• [Task to carry out]
All the data should be transcribed exactly, with every line kept.

• [Source material]
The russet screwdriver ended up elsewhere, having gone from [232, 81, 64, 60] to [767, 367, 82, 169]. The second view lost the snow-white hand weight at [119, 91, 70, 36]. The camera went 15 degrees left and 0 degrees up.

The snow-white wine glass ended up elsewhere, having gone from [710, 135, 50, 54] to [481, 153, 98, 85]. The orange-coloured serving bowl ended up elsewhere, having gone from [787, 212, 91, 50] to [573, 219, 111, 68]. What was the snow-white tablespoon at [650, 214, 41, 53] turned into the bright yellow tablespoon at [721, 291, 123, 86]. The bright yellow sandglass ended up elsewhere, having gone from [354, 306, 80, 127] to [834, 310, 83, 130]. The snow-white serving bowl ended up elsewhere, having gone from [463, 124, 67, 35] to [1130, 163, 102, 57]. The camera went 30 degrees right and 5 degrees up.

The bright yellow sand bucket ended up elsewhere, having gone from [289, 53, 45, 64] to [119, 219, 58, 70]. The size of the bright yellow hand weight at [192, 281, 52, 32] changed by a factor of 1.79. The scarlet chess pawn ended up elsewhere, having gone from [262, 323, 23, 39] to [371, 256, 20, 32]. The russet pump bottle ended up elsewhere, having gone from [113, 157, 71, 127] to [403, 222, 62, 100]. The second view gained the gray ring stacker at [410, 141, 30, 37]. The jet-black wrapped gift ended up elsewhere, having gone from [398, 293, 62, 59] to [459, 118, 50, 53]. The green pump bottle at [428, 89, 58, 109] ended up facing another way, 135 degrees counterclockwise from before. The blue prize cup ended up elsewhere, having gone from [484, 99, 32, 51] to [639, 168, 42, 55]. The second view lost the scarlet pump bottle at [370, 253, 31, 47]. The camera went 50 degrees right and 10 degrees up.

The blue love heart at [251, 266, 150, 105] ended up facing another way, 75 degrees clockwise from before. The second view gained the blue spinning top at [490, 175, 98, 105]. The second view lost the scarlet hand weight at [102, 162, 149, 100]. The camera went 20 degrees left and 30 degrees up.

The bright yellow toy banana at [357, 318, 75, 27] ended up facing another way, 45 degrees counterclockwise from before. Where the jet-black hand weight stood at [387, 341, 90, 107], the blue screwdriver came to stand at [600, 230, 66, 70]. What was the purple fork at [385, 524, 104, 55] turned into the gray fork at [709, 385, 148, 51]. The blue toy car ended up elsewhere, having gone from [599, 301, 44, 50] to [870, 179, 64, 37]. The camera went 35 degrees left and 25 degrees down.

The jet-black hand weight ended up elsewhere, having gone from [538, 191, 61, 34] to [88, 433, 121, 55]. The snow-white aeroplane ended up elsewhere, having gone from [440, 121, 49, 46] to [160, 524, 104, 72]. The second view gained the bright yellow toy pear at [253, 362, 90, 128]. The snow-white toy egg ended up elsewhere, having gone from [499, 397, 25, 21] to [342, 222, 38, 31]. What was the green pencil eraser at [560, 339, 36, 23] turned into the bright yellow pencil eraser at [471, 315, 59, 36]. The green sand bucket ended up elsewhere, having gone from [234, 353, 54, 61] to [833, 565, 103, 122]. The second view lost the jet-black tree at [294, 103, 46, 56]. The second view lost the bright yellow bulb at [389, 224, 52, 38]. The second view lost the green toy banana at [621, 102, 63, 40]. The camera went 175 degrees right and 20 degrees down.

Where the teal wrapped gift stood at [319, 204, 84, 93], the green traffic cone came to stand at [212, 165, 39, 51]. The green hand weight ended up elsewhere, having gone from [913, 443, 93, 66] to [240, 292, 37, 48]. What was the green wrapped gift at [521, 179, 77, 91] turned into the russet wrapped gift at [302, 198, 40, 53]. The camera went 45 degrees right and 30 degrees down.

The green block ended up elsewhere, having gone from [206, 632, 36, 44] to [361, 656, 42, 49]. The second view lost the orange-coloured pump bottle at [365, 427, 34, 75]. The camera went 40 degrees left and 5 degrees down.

• [Task result]
The russet screwdriver ended up elsewhere, having gone from [232, 81, 64, 60] to [767, 367, 82, 169]. The second view lost the snow-white hand weight at [119, 91, 70, 36]. The camera went 15 degrees left and 0 degrees up.

The snow-white wine glass ended up elsewhere, having gone from [710, 135, 50, 54] to [481, 153, 98, 85]. The orange-coloured serving bowl ended up elsewhere, having gone from [787, 212, 91, 50] to [573, 219, 111, 68]. What was the snow-white tablespoon at [650, 214, 41, 53] turned into the bright yellow tablespoon at [721, 291, 123, 86]. The bright yellow sandglass ended up elsewhere, having gone from [354, 306, 80, 127] to [834, 310, 83, 130]. The snow-white serving bowl ended up elsewhere, having gone from [463, 124, 67, 35] to [1130, 163, 102, 57]. The camera went 30 degrees right and 5 degrees up.

The bright yellow sand bucket ended up elsewhere, having gone from [289, 53, 45, 64] to [119, 219, 58, 70]. The size of the bright yellow hand weight at [192, 281, 52, 32] changed by a factor of 1.79. The scarlet chess pawn ended up elsewhere, having gone from [262, 323, 23, 39] to [371, 256, 20, 32]. The russet pump bottle ended up elsewhere, having gone from [113, 157, 71, 127] to [403, 222, 62, 100]. The second view gained the gray ring stacker at [410, 141, 30, 37]. The jet-black wrapped gift ended up elsewhere, having gone from [398, 293, 62, 59] to [459, 118, 50, 53]. The green pump bottle at [428, 89, 58, 109] ended up facing another way, 135 degrees counterclockwise from before. The blue prize cup ended up elsewhere, having gone from [484, 99, 32, 51] to [639, 168, 42, 55]. The second view lost the scarlet pump bottle at [370, 253, 31, 47]. The camera went 50 degrees right and 10 degrees up.

The blue love heart at [251, 266, 150, 105] ended up facing another way, 75 degrees clockwise from before. The second view gained the blue spinning top at [490, 175, 98, 105]. The second view lost the scarlet hand weight at [102, 162, 149, 100]. The camera went 20 degrees left and 30 degrees up.

The bright yellow toy banana at [357, 318, 75, 27] ended up facing another way, 45 degrees counterclockwise from before. Where the jet-black hand weight stood at [387, 341, 90, 107], the blue screwdriver came to stand at [600, 230, 66, 70]. What was the purple fork at [385, 524, 104, 55] turned into the gray fork at [709, 385, 148, 51]. The blue toy car ended up elsewhere, having gone from [599, 301, 44, 50] to [870, 179, 64, 37]. The camera went 35 degrees left and 25 degrees down.

The jet-black hand weight ended up elsewhere, having gone from [538, 191, 61, 34] to [88, 433, 121, 55]. The snow-white aeroplane ended up elsewhere, having gone from [440, 121, 49, 46] to [160, 524, 104, 72]. The second view gained the bright yellow toy pear at [253, 362, 90, 128]. The snow-white toy egg ended up elsewhere, having gone from [499, 397, 25, 21] to [342, 222, 38, 31]. What was the green pencil eraser at [560, 339, 36, 23] turned into the bright yellow pencil eraser at [471, 315, 59, 36]. The green sand bucket ended up elsewhere, having gone from [234, 353, 54, 61] to [833, 565, 103, 122]. The second view lost the jet-black tree at [294, 103, 46, 56]. The second view lost the bright yellow bulb at [389, 224, 52, 38]. The second view lost the green toy banana at [621, 102, 63, 40]. The camera went 175 degrees right and 20 degrees down.

Where the teal wrapped gift stood at [319, 204, 84, 93], the green traffic cone came to stand at [212, 165, 39, 51]. The green hand weight ended up elsewhere, having gone from [913, 443, 93, 66] to [240, 292, 37, 48]. What was the green wrapped gift at [521, 179, 77, 91] turned into the russet wrapped gift at [302, 198, 40, 53]. The camera went 45 degrees right and 30 degrees down.

The green block ended up elsewhere, having gone from [206, 632, 36, 44] to [361, 656, 42, 49]. The second view lost the orange-coloured pump bottle at [365, 427, 34, 75]. The camera went 40 degrees left and 5 degrees down.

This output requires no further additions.